[Registros de uma coleta de dados]
******

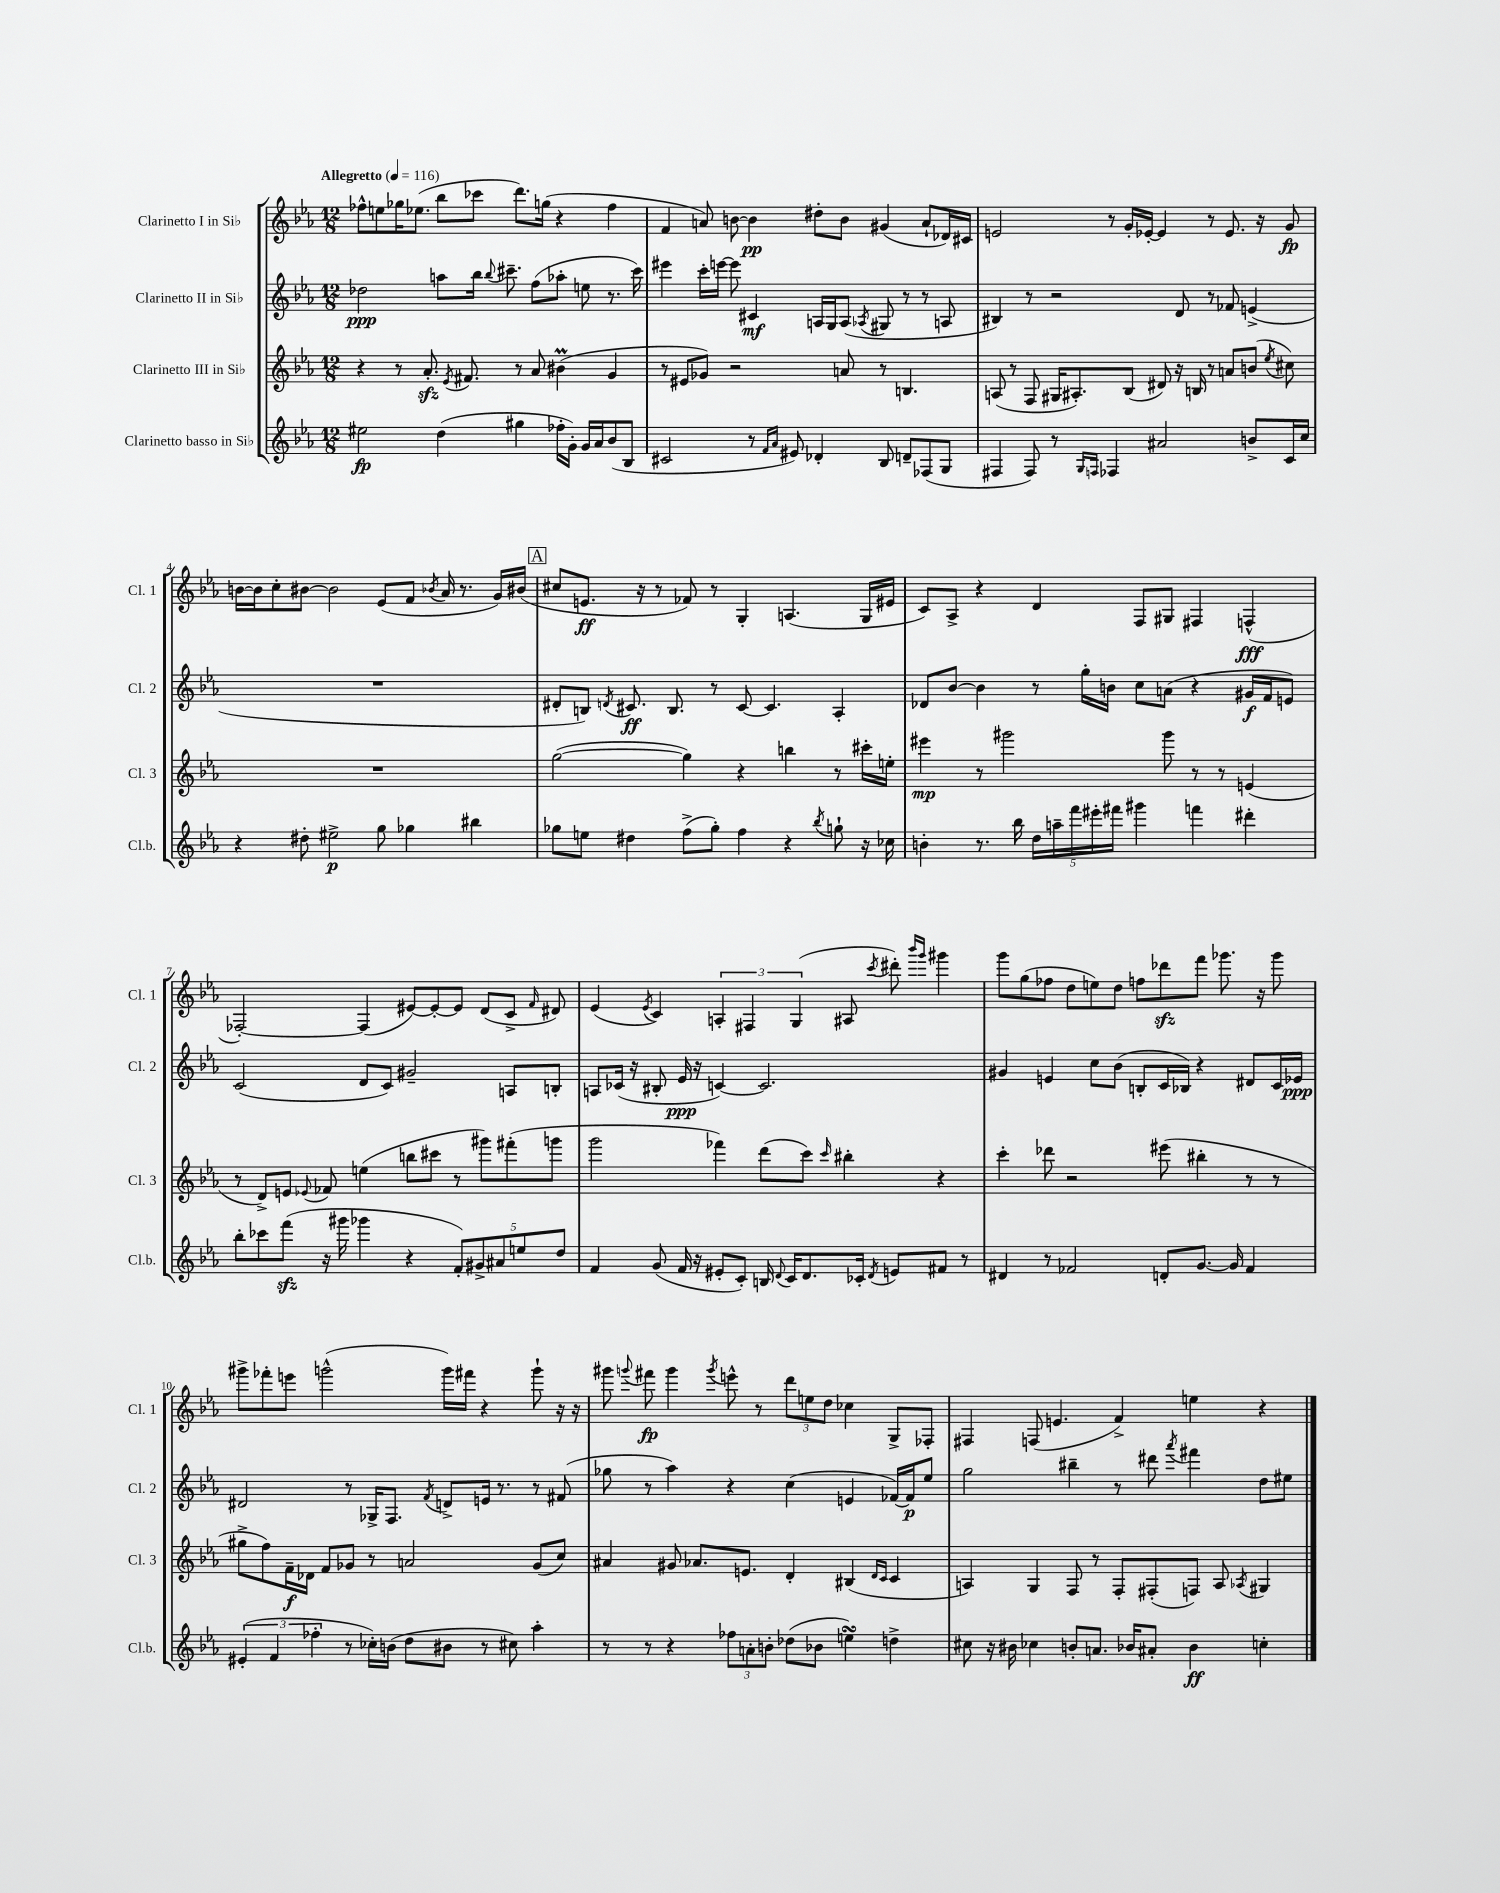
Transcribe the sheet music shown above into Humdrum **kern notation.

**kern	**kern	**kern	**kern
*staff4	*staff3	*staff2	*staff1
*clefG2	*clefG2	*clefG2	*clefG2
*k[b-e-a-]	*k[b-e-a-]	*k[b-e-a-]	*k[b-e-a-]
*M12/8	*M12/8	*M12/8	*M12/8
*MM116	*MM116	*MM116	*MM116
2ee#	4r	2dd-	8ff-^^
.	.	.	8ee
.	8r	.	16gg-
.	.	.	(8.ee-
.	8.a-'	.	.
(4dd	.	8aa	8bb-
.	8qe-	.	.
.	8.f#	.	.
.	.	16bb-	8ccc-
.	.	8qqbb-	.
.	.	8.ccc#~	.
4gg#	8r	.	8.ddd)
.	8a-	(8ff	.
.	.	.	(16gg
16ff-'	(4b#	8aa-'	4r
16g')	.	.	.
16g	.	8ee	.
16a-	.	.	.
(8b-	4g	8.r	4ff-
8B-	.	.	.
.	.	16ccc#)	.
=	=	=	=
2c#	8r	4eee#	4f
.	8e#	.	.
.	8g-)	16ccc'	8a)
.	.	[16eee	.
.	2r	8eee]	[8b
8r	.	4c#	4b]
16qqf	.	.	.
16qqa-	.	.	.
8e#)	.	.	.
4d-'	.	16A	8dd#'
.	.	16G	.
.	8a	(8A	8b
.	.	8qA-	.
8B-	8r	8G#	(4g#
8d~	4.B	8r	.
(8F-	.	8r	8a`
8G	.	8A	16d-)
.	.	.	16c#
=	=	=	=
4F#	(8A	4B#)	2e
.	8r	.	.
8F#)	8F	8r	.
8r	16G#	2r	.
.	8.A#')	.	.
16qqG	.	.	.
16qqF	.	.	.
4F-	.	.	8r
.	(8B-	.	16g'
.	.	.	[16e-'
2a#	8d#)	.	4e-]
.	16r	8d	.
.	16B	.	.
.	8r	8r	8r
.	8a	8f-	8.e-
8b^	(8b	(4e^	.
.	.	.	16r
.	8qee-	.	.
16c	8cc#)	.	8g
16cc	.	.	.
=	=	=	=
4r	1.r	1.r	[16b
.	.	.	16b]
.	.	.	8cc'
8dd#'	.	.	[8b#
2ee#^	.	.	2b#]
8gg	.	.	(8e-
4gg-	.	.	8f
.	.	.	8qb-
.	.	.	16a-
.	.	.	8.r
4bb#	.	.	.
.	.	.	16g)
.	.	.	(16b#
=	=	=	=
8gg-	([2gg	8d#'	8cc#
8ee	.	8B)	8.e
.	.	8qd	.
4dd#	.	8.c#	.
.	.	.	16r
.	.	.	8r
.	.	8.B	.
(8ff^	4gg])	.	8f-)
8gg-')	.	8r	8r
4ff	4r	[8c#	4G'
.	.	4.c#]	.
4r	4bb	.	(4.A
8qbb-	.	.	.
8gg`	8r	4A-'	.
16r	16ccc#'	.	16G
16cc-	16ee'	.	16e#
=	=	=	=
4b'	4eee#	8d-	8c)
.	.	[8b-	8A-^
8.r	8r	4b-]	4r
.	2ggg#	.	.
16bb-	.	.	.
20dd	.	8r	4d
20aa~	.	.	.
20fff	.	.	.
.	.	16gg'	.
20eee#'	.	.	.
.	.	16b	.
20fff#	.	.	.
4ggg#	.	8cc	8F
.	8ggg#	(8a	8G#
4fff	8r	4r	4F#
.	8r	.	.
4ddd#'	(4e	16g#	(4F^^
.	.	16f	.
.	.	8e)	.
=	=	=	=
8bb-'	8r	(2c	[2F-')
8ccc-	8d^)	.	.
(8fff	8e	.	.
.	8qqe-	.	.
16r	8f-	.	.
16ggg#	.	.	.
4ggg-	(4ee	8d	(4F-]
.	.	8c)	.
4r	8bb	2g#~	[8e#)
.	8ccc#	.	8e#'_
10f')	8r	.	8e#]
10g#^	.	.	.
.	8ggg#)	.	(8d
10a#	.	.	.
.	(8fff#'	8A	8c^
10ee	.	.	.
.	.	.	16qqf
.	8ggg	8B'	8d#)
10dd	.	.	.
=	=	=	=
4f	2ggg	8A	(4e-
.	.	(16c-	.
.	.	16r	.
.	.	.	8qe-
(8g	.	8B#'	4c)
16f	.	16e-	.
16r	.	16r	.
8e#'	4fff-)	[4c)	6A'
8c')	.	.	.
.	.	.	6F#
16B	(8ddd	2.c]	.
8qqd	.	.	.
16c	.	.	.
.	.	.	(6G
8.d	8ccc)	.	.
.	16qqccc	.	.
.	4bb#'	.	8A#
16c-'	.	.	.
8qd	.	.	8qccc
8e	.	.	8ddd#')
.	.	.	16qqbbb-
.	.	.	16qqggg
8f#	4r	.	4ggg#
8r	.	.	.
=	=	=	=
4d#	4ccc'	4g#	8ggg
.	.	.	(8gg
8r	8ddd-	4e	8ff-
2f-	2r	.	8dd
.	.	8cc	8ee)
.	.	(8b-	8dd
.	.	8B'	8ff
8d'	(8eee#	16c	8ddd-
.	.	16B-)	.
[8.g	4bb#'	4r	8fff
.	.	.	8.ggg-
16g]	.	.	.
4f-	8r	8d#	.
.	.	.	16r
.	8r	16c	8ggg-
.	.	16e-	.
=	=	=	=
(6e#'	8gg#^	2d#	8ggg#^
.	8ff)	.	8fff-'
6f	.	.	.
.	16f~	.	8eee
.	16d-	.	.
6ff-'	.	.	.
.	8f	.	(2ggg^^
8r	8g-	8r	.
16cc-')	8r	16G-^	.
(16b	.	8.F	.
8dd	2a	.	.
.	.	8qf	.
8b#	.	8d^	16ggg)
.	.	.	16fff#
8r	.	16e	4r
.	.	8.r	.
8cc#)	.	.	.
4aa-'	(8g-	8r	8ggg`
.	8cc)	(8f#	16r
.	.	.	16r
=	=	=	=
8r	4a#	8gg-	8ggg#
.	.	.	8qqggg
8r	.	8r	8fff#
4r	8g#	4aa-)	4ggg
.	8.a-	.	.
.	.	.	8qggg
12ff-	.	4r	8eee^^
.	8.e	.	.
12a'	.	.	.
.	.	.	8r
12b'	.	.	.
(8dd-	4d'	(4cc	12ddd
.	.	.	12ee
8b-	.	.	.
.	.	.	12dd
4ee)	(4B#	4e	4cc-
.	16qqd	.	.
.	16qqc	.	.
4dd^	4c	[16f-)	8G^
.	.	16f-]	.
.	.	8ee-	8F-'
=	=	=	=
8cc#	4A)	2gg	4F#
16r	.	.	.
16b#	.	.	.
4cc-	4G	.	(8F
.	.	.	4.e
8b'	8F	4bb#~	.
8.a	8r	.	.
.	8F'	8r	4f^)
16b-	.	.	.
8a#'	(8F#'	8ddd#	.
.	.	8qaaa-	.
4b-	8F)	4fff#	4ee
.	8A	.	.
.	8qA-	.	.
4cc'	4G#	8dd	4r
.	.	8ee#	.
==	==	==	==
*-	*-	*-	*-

******

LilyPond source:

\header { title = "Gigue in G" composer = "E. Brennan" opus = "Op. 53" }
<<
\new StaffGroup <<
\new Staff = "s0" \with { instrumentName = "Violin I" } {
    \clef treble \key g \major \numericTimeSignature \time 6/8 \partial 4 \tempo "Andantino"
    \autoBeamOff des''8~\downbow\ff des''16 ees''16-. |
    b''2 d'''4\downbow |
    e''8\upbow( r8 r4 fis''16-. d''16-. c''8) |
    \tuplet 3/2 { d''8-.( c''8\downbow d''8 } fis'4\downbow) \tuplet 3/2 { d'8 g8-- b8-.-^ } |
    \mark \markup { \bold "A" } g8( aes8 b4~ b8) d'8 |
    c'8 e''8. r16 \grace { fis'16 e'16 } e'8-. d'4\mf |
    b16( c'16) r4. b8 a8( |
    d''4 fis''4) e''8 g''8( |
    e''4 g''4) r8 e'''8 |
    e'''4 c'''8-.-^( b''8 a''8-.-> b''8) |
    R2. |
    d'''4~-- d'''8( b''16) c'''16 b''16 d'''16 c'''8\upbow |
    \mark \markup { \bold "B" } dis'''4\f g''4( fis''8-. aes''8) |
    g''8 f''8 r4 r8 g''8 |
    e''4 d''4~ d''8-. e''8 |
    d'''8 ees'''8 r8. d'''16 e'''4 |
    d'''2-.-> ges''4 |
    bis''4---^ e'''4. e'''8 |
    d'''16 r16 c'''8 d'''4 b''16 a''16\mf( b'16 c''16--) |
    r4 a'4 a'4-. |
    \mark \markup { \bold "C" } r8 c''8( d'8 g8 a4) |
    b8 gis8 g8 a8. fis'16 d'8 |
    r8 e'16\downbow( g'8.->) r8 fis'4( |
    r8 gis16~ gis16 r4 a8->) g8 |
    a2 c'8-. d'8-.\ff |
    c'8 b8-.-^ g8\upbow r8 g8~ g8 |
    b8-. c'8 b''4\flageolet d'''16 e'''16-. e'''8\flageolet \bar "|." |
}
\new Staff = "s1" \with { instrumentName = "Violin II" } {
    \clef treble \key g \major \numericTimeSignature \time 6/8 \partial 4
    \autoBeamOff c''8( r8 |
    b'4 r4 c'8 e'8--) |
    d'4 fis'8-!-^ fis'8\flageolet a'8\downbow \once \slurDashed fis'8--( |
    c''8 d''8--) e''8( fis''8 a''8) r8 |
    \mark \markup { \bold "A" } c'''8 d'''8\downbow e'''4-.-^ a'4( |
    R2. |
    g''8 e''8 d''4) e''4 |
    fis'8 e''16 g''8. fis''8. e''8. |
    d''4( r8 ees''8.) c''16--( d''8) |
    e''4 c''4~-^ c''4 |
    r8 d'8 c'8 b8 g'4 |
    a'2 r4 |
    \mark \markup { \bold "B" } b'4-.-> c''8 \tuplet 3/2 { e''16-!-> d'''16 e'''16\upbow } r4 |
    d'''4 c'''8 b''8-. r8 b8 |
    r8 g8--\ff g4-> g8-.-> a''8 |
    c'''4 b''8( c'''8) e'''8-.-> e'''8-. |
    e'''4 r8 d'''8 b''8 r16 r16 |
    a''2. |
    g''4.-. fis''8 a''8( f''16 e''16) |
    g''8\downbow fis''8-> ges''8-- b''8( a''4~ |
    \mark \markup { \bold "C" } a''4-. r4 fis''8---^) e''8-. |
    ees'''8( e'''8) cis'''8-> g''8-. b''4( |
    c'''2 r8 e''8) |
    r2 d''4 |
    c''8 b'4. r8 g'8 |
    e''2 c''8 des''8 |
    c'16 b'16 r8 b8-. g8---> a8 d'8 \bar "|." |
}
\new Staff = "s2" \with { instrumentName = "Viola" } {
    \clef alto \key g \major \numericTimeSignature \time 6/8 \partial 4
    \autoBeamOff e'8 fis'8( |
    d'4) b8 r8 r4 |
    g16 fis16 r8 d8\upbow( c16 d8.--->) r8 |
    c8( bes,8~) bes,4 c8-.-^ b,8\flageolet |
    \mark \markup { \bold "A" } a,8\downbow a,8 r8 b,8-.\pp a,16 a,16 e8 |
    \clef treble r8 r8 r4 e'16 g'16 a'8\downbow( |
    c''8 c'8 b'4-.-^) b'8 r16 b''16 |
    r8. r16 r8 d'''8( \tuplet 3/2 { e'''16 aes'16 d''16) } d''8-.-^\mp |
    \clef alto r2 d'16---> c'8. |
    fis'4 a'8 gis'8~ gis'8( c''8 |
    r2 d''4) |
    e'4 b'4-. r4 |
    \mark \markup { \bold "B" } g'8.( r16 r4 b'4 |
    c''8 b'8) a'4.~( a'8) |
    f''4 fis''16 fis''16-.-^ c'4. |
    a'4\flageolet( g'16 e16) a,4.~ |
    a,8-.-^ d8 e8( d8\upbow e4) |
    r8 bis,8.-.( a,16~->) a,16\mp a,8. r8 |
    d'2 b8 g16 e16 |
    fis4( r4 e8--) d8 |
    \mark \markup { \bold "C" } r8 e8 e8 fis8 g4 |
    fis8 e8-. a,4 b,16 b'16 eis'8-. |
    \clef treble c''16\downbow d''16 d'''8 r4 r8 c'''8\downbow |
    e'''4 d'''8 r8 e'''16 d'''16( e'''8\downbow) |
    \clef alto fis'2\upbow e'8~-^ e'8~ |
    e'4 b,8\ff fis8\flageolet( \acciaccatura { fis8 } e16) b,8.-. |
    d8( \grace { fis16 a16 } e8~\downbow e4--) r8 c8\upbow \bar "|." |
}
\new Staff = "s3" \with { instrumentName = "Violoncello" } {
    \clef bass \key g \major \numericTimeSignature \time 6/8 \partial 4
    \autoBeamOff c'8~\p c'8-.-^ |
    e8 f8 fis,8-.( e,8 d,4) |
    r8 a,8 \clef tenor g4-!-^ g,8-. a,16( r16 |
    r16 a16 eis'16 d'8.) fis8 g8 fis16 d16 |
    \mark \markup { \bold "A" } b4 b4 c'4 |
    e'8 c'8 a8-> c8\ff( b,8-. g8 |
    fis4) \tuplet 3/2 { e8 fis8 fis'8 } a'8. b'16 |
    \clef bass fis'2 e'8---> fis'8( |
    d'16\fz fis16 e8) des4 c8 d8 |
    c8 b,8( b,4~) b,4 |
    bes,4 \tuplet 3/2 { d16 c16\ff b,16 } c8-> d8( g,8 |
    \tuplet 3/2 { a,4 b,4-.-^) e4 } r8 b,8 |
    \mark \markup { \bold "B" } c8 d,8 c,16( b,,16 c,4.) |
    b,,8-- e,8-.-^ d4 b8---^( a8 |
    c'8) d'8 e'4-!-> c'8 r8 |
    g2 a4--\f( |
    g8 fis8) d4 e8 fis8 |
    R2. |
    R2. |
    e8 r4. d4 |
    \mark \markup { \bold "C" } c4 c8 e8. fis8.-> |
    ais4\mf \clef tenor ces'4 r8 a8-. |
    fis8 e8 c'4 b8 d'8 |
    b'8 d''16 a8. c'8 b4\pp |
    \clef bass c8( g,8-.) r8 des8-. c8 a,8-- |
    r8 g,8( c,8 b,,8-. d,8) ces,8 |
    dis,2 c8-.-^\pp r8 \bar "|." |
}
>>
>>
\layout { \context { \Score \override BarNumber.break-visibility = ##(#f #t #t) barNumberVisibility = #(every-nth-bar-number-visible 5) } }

******

▸ **Objetivo**: Mostre cada linha em que aparece a palavra "instrumentName". Diferencie maiúsculas de minúsculas.

▸ **Resposta**:
\new Staff = "s0" \with { instrumentName = "Violin I" } {
\new Staff = "s1" \with { instrumentName = "Violin II" } {
\new Staff = "s2" \with { instrumentName = "Viola" } {
\new Staff = "s3" \with { instrumentName = "Violoncello" } {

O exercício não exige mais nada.